● DATA FOR ANALYSIS:

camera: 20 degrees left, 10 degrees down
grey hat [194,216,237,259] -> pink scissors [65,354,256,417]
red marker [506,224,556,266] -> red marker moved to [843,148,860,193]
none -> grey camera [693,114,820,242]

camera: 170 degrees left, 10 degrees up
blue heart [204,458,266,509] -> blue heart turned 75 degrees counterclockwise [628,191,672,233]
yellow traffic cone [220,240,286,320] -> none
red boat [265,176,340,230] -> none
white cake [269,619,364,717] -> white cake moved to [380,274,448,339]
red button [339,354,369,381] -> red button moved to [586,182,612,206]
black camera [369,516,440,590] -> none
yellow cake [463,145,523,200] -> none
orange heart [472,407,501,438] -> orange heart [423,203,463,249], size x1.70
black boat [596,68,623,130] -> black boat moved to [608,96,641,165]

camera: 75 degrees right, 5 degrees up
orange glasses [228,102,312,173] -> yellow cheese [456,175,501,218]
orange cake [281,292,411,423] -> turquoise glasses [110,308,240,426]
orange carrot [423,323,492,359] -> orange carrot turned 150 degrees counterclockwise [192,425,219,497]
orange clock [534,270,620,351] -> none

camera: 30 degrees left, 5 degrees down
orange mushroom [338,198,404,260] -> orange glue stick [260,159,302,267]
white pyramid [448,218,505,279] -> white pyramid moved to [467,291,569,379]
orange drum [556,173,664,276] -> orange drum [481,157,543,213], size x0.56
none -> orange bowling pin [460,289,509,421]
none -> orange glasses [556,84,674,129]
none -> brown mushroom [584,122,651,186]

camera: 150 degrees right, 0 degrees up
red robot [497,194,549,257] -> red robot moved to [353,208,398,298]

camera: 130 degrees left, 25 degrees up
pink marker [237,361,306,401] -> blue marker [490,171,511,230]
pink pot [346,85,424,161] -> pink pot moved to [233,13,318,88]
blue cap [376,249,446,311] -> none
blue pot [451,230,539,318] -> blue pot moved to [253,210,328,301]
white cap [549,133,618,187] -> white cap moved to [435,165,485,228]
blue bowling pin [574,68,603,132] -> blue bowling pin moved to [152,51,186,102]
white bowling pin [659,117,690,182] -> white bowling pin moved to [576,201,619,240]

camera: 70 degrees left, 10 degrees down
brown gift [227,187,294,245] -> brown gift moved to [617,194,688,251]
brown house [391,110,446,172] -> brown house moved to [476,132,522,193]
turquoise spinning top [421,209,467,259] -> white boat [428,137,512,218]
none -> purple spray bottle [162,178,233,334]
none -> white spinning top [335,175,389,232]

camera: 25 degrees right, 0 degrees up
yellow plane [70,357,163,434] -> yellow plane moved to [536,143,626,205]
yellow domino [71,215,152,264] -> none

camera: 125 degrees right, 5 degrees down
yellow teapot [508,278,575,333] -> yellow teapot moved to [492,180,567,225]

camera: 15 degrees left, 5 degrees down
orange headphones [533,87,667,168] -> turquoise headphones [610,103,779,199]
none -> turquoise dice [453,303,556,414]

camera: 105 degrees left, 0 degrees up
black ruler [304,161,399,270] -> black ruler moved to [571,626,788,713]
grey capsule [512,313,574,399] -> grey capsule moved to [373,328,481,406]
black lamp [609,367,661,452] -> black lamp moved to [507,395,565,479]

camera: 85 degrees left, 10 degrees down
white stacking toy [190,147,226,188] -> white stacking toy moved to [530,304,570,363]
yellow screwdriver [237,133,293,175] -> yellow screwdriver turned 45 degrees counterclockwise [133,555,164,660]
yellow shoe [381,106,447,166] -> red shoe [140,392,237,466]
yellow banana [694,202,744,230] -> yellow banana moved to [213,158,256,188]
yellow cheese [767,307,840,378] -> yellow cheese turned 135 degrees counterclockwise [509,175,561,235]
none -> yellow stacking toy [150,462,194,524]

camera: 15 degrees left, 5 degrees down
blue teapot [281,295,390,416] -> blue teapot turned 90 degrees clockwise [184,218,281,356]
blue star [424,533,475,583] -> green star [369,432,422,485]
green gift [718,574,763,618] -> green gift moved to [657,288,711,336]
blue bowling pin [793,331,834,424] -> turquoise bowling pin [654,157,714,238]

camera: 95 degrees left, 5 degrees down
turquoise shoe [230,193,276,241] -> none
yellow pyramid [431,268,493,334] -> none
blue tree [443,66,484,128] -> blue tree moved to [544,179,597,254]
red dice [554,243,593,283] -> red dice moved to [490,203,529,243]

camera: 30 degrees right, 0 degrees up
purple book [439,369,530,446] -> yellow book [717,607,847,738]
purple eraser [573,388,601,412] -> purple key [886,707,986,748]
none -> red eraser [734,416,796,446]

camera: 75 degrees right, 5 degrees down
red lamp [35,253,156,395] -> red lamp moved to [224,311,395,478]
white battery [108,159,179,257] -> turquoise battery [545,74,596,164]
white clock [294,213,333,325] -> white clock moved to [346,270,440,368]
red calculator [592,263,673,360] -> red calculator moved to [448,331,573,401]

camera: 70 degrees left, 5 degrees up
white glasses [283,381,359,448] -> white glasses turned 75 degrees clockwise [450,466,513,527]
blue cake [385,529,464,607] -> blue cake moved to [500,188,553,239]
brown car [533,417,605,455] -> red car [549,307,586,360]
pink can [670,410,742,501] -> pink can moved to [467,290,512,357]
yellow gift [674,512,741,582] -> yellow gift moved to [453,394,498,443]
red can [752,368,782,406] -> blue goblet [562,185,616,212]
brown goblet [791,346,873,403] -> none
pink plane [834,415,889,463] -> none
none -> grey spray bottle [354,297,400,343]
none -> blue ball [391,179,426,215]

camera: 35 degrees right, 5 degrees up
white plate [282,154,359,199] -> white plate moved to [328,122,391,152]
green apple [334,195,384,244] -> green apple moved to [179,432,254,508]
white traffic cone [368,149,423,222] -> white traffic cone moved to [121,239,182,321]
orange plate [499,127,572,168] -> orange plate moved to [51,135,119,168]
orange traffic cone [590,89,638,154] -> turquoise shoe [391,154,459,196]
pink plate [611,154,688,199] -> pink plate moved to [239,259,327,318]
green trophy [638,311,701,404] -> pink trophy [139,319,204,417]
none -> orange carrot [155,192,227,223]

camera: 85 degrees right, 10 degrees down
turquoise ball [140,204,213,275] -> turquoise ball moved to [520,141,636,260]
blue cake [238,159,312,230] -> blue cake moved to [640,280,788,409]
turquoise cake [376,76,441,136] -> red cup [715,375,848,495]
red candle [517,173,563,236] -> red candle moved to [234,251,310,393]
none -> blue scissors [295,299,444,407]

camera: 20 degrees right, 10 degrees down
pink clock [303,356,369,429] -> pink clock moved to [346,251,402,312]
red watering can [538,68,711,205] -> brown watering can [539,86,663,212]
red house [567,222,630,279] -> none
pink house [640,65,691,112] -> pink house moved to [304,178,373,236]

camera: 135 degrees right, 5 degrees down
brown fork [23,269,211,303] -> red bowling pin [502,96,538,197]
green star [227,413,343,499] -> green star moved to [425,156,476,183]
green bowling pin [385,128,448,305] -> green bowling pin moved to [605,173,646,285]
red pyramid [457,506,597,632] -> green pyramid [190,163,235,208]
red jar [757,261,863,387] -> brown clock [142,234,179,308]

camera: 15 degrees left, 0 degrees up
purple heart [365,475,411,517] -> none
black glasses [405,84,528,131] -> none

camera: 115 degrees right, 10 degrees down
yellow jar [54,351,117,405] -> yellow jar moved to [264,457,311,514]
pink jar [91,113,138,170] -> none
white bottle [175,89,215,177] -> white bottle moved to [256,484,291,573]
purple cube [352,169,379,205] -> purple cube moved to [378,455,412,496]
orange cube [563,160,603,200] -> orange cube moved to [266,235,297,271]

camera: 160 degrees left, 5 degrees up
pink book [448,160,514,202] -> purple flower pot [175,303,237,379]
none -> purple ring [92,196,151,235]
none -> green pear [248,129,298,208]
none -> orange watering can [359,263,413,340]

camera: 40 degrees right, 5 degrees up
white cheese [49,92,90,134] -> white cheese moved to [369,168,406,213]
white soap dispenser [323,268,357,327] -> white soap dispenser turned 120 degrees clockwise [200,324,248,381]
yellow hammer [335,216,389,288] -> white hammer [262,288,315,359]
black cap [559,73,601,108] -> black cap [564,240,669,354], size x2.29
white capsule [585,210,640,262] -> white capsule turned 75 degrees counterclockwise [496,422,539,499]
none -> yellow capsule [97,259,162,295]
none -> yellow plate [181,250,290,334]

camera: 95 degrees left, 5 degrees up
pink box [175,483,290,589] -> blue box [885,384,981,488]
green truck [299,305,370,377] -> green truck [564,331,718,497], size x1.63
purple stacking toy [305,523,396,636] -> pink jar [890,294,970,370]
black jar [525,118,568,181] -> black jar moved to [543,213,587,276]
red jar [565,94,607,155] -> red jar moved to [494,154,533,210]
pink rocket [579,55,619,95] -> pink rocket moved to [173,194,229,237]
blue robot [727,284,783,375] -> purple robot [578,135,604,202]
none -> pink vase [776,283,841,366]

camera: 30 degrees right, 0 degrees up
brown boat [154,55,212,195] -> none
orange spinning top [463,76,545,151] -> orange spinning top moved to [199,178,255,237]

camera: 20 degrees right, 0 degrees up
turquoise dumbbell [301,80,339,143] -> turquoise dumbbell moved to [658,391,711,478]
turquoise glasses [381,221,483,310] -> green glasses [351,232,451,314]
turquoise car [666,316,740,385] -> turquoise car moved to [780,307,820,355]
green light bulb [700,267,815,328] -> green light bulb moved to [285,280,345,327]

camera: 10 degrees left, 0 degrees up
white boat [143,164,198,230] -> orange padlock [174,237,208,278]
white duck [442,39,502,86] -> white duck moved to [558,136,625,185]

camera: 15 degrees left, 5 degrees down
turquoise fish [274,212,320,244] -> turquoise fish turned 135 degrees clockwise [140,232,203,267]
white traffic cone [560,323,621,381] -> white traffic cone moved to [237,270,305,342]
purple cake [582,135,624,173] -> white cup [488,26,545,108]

● HOW TO COMPLETE THIS TASK: Looking at the data above, write out exactly the lines that start at the one containing "brown fork [23,269,211,303]" and end at the one containing "green bowling pin [385,128,448,305]"; include both and nothing beyond.

● SOLUTION:
brown fork [23,269,211,303] -> red bowling pin [502,96,538,197]
green star [227,413,343,499] -> green star moved to [425,156,476,183]
green bowling pin [385,128,448,305] -> green bowling pin moved to [605,173,646,285]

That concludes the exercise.